* Prompt
Set down exactly the lines in the records below that run from the line with "U6 pin EN: N_10 -> none" to the line with "V1: 6V (plus", inclusive, and nothing more.
** Opening Material provided block **
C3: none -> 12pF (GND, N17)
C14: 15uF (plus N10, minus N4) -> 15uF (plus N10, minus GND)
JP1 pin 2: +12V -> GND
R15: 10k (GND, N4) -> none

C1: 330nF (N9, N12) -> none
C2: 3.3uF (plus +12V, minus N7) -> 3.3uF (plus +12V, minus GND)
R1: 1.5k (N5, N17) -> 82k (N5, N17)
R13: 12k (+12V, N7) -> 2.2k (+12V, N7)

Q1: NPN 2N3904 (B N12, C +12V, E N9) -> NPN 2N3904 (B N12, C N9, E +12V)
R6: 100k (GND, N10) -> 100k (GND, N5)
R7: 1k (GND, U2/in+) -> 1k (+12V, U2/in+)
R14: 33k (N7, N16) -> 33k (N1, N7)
** Closing Material provided block **
** Opening Material provided block **
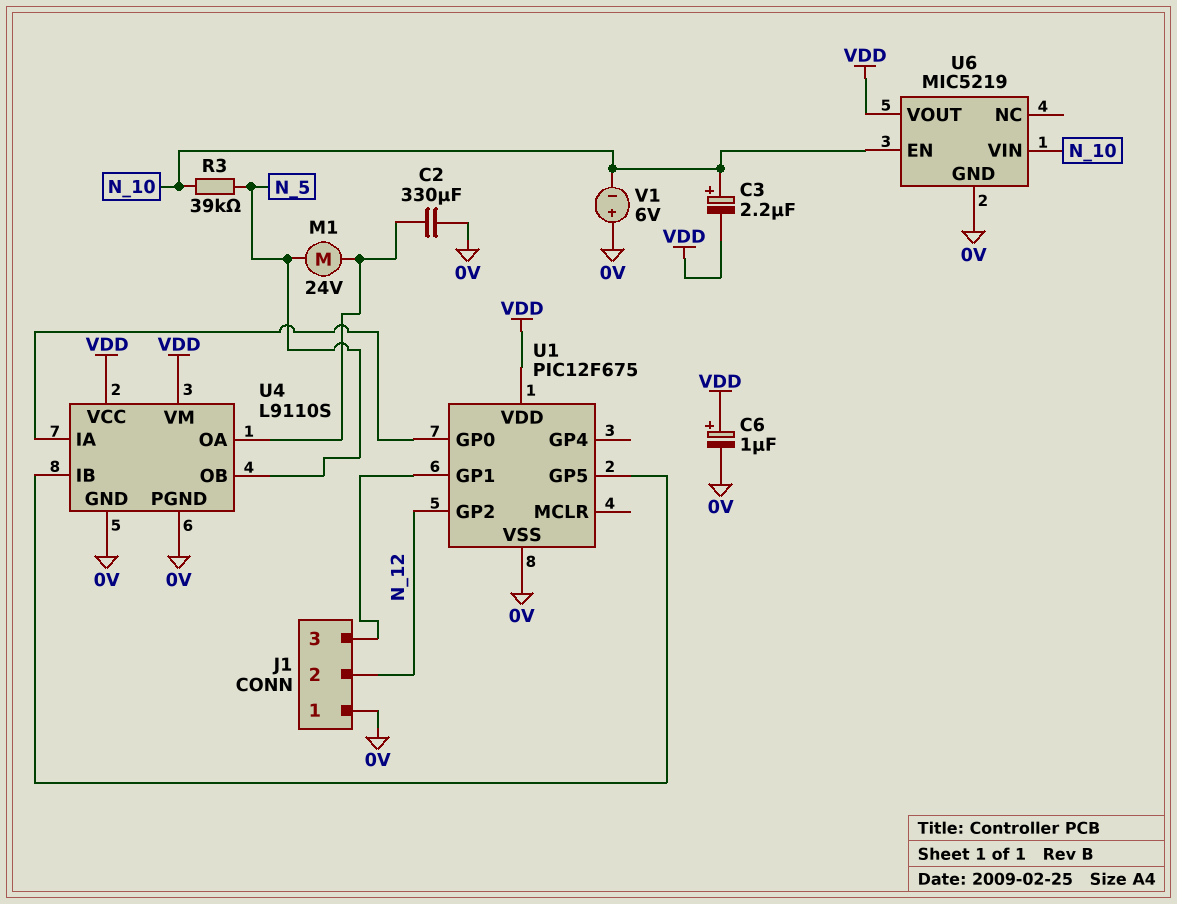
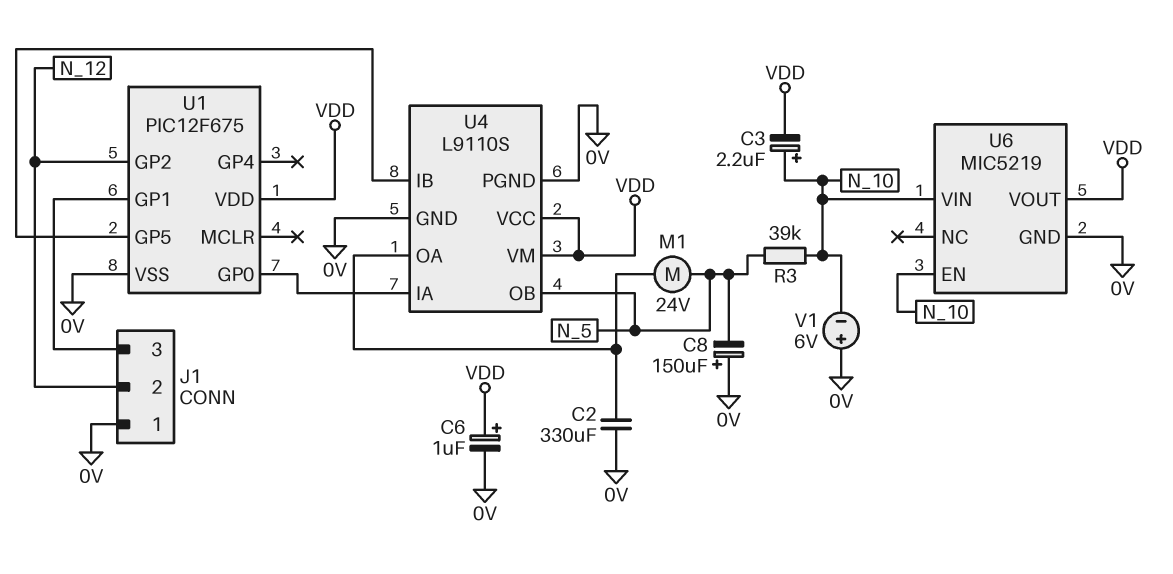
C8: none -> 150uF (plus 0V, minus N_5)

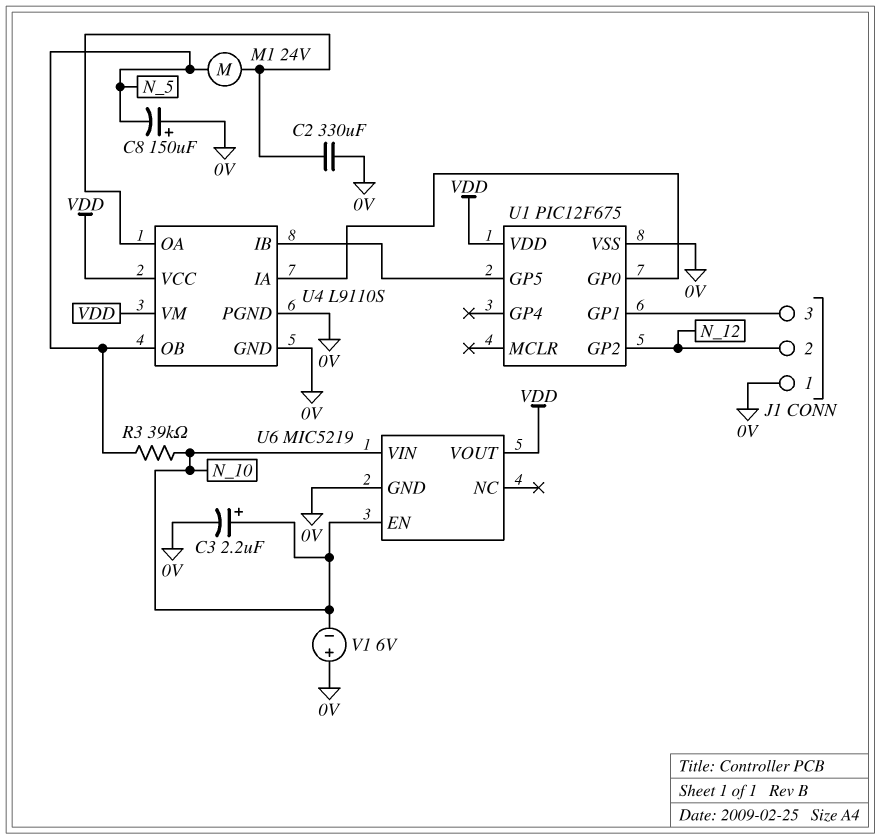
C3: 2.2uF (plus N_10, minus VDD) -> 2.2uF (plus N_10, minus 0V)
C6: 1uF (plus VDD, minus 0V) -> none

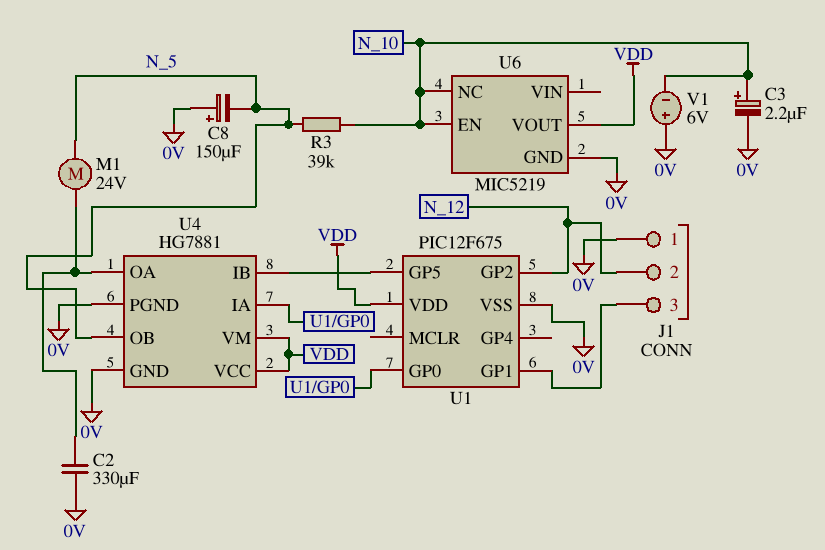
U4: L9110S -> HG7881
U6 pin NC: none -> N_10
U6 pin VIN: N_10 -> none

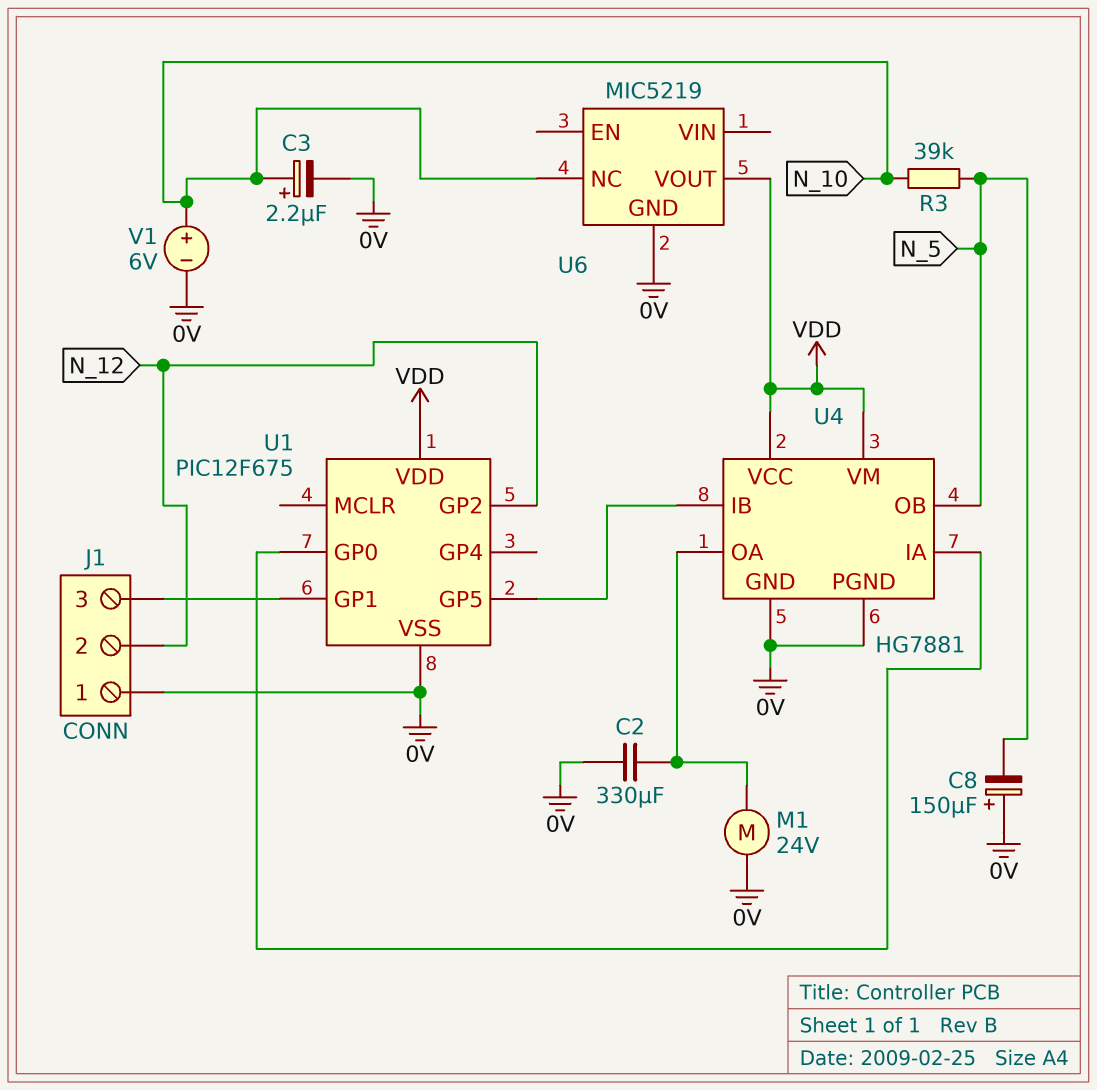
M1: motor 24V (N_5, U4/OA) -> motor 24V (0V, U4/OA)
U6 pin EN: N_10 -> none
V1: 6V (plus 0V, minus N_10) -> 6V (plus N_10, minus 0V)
** Closing Material provided block **
* Solution
U6 pin EN: N_10 -> none
V1: 6V (plus 0V, minus N_10) -> 6V (plus N_10, minus 0V)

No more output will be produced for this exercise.